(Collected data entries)
BEGIN

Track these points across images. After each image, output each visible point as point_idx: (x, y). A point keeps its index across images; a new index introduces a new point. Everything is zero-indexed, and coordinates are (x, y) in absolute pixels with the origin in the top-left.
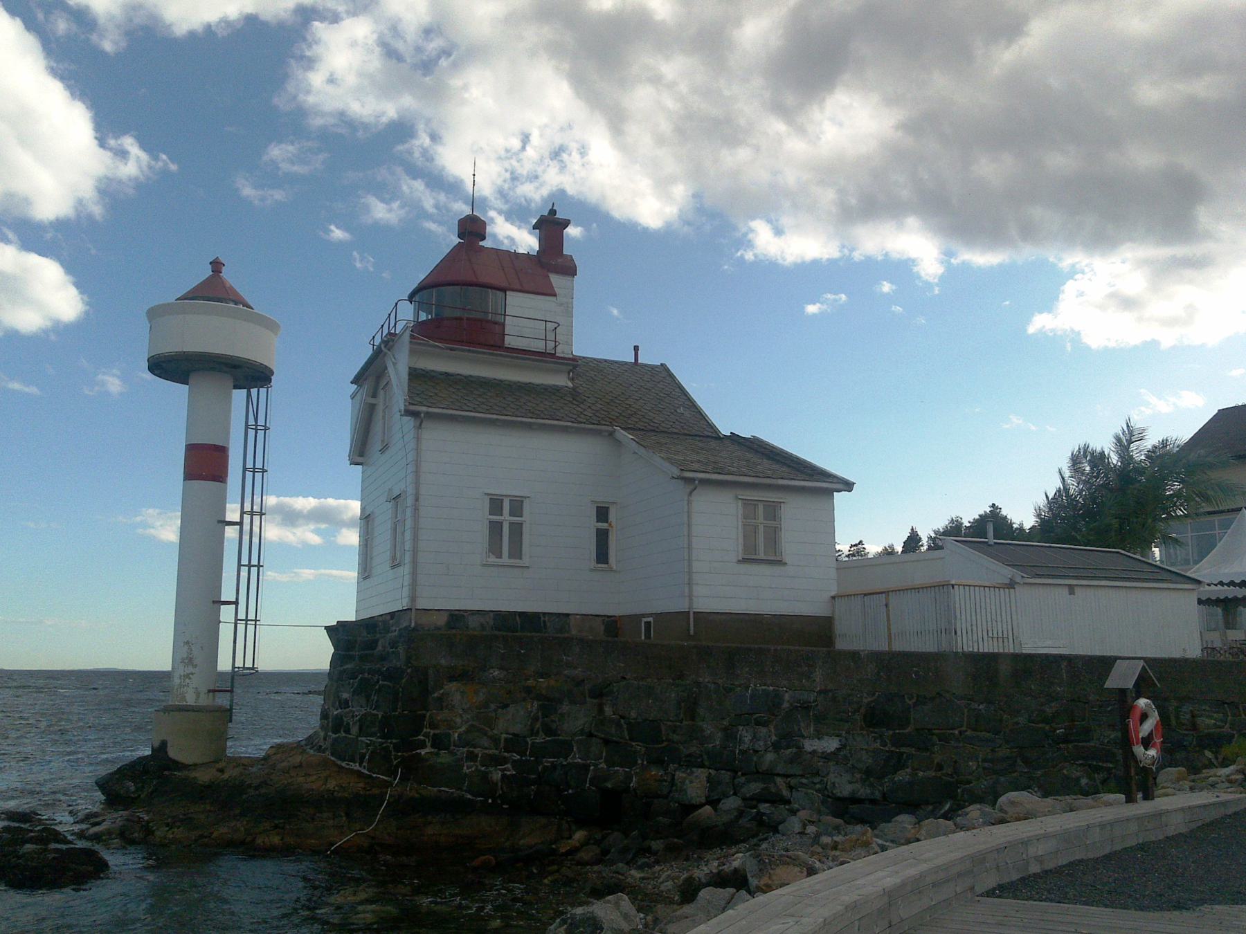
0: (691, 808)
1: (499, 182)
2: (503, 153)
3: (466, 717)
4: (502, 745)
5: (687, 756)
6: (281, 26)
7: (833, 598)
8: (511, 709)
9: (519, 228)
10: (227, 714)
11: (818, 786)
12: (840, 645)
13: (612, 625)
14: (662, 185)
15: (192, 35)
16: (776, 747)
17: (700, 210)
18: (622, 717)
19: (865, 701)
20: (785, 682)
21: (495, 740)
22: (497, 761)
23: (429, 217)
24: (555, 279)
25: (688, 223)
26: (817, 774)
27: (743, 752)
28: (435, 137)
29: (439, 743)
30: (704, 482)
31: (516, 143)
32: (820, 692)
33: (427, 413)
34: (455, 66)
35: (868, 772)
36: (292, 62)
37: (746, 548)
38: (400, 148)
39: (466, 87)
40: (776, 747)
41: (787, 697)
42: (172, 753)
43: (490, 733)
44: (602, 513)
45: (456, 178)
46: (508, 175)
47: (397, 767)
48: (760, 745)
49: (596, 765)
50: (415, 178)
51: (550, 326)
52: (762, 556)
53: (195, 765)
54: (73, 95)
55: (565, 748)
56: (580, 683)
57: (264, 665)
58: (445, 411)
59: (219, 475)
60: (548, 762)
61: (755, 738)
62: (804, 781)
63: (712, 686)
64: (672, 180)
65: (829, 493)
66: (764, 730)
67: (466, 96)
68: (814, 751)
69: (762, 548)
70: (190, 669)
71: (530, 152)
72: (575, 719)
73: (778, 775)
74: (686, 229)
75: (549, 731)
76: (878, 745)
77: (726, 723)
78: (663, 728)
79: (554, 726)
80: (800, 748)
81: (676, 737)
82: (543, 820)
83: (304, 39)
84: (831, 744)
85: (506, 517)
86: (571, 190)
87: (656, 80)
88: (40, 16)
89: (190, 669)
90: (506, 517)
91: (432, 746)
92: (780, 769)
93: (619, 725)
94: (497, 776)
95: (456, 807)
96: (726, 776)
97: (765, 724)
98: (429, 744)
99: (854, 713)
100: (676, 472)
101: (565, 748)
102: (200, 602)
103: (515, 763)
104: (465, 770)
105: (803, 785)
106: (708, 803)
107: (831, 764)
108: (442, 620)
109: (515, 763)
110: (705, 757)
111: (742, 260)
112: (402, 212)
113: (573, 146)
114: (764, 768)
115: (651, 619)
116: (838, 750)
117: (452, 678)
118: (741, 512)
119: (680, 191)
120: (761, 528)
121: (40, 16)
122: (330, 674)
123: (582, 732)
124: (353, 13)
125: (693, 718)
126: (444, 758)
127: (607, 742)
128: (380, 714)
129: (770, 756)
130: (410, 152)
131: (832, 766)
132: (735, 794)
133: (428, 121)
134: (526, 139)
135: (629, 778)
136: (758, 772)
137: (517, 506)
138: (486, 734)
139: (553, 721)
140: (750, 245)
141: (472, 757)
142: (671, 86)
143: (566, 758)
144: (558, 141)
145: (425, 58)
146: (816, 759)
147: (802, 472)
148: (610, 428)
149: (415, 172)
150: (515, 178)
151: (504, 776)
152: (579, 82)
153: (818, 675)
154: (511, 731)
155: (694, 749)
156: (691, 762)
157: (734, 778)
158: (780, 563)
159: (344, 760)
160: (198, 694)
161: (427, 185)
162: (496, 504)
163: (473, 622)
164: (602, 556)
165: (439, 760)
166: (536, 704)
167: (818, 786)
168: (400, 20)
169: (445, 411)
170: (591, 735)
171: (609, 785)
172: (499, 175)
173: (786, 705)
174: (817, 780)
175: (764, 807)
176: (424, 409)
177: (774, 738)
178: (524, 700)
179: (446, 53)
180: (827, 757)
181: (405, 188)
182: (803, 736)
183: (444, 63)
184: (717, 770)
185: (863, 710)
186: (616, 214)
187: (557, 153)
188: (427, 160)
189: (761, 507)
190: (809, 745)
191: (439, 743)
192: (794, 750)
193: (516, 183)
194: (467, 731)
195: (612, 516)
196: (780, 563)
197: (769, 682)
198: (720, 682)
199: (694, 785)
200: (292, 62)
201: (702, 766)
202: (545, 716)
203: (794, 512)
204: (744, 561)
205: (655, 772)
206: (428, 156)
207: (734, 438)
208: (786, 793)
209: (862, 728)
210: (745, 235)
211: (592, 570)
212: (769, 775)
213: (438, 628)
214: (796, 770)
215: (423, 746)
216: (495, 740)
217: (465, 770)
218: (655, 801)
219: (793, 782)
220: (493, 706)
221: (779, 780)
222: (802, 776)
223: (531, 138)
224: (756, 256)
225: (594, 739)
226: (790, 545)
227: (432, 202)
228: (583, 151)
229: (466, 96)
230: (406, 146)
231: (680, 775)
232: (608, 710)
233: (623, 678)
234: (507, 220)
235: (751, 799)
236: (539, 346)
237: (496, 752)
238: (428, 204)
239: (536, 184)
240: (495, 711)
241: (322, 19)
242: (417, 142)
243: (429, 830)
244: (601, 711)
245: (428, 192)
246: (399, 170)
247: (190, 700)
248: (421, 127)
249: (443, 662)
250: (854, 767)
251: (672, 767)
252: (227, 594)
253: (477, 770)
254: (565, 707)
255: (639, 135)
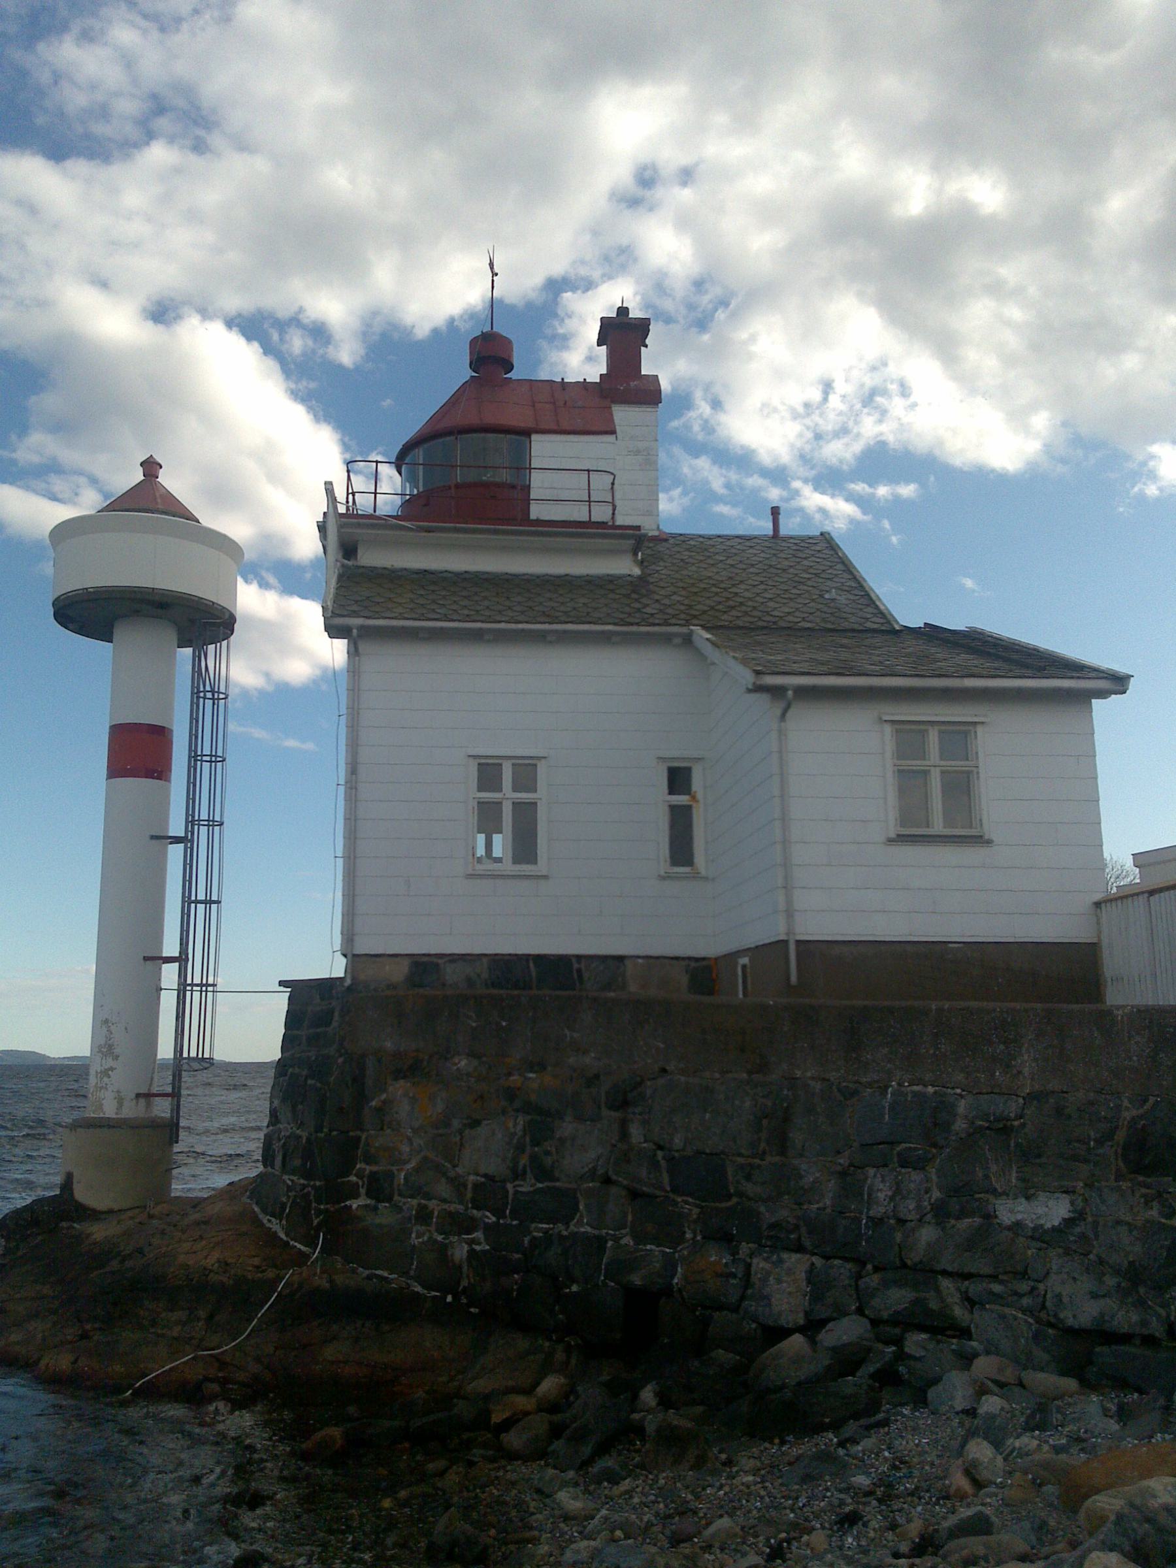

END

Problem requirements> Copy out every line of the data above without any changes, omitting the pictures.

Task output>
Track these points across images. After each image, output each visible point as point_idx: (x, y). A point keeps its index across images; a new index introduces a new point. Everything is zero-indexed, and coordinates are (x, y) in absolute pixels with the origin in the top-left.
0: (691, 808)
1: (499, 182)
2: (503, 153)
3: (466, 717)
4: (502, 745)
5: (687, 756)
6: (281, 26)
7: (833, 598)
8: (511, 709)
9: (519, 228)
10: (227, 714)
11: (818, 786)
12: (840, 645)
13: (612, 625)
14: (662, 185)
15: (192, 35)
16: (776, 747)
17: (700, 210)
18: (622, 717)
19: (865, 701)
20: (785, 682)
21: (495, 740)
22: (497, 761)
23: (429, 217)
24: (555, 279)
25: (688, 223)
26: (817, 774)
27: (743, 752)
28: (435, 137)
29: (439, 743)
30: (704, 482)
31: (516, 143)
32: (820, 692)
33: (427, 413)
34: (455, 66)
35: (868, 772)
36: (292, 62)
37: (746, 548)
38: (400, 148)
39: (466, 87)
40: (776, 747)
41: (787, 697)
42: (172, 753)
43: (490, 733)
44: (602, 513)
45: (456, 178)
46: (508, 175)
47: (397, 767)
48: (760, 745)
49: (596, 765)
50: (415, 178)
51: (550, 326)
52: (762, 556)
53: (195, 765)
54: (73, 95)
55: (565, 748)
56: (580, 683)
57: (264, 665)
58: (445, 411)
59: (219, 475)
60: (548, 762)
61: (755, 738)
62: (804, 781)
63: (712, 686)
64: (672, 180)
65: (829, 493)
66: (764, 730)
67: (466, 96)
68: (814, 751)
69: (762, 548)
70: (190, 669)
71: (530, 152)
72: (575, 719)
73: (778, 775)
74: (686, 229)
75: (549, 731)
76: (878, 745)
77: (726, 723)
78: (663, 728)
79: (554, 726)
80: (800, 748)
81: (676, 737)
82: (543, 820)
83: (304, 39)
84: (831, 744)
85: (506, 517)
86: (571, 190)
87: (656, 80)
88: (40, 16)
89: (190, 669)
90: (506, 517)
91: (432, 746)
92: (780, 769)
93: (619, 725)
94: (497, 776)
95: (456, 807)
96: (726, 776)
97: (765, 724)
98: (429, 744)
99: (854, 713)
100: (676, 472)
101: (565, 748)
102: (200, 602)
103: (515, 763)
104: (465, 770)
105: (803, 785)
106: (708, 803)
107: (831, 764)
108: (442, 620)
109: (515, 763)
110: (705, 757)
111: (742, 260)
112: (402, 212)
113: (573, 146)
114: (764, 768)
115: (651, 619)
116: (838, 750)
117: (452, 678)
118: (741, 512)
119: (680, 191)
120: (761, 528)
121: (40, 16)
122: (330, 674)
123: (582, 732)
124: (353, 13)
125: (693, 718)
126: (444, 758)
127: (607, 742)
128: (380, 714)
129: (770, 756)
130: (410, 152)
131: (832, 766)
132: (735, 794)
133: (428, 121)
134: (526, 139)
135: (629, 778)
136: (758, 772)
137: (517, 506)
138: (486, 734)
139: (553, 721)
140: (750, 245)
141: (472, 757)
142: (671, 86)
143: (566, 758)
144: (558, 141)
145: (425, 58)
146: (816, 759)
147: (802, 472)
148: (610, 428)
149: (415, 172)
150: (515, 178)
151: (504, 776)
152: (579, 82)
153: (818, 675)
154: (511, 731)
155: (694, 749)
156: (691, 762)
157: (734, 778)
158: (780, 563)
159: (344, 760)
160: (198, 694)
161: (427, 185)
162: (496, 504)
163: (473, 622)
164: (602, 556)
165: (439, 760)
166: (536, 704)
167: (818, 786)
168: (400, 20)
169: (445, 411)
170: (591, 735)
171: (609, 785)
172: (499, 175)
173: (786, 705)
174: (817, 780)
175: (764, 807)
176: (424, 409)
177: (774, 738)
178: (524, 700)
179: (446, 53)
180: (827, 757)
181: (405, 188)
182: (803, 736)
183: (444, 63)
184: (717, 770)
185: (863, 710)
186: (616, 214)
187: (557, 153)
188: (427, 160)
189: (761, 507)
190: (809, 745)
191: (439, 743)
192: (794, 750)
193: (516, 183)
194: (467, 731)
195: (612, 516)
196: (780, 563)
197: (769, 682)
198: (720, 682)
199: (694, 785)
200: (292, 62)
201: (702, 766)
202: (545, 716)
203: (794, 512)
204: (744, 561)
205: (655, 772)
206: (428, 156)
207: (734, 438)
208: (786, 793)
209: (862, 728)
210: (745, 235)
211: (592, 570)
212: (769, 775)
213: (438, 628)
214: (796, 770)
215: (423, 746)
216: (495, 740)
217: (465, 770)
218: (655, 801)
219: (793, 782)
220: (493, 706)
221: (779, 780)
222: (802, 776)
223: (531, 138)
224: (756, 256)
225: (594, 739)
226: (790, 545)
227: (432, 202)
228: (583, 151)
229: (466, 96)
230: (406, 146)
231: (680, 775)
232: (608, 710)
233: (623, 678)
234: (507, 220)
235: (751, 799)
236: (539, 346)
237: (496, 752)
238: (428, 204)
239: (536, 184)
240: (495, 711)
241: (322, 19)
242: (417, 142)
243: (429, 830)
244: (601, 711)
245: (428, 192)
246: (399, 170)
247: (190, 700)
248: (421, 127)
249: (443, 662)
250: (854, 767)
251: (672, 767)
252: (227, 594)
253: (477, 770)
254: (565, 707)
255: (639, 135)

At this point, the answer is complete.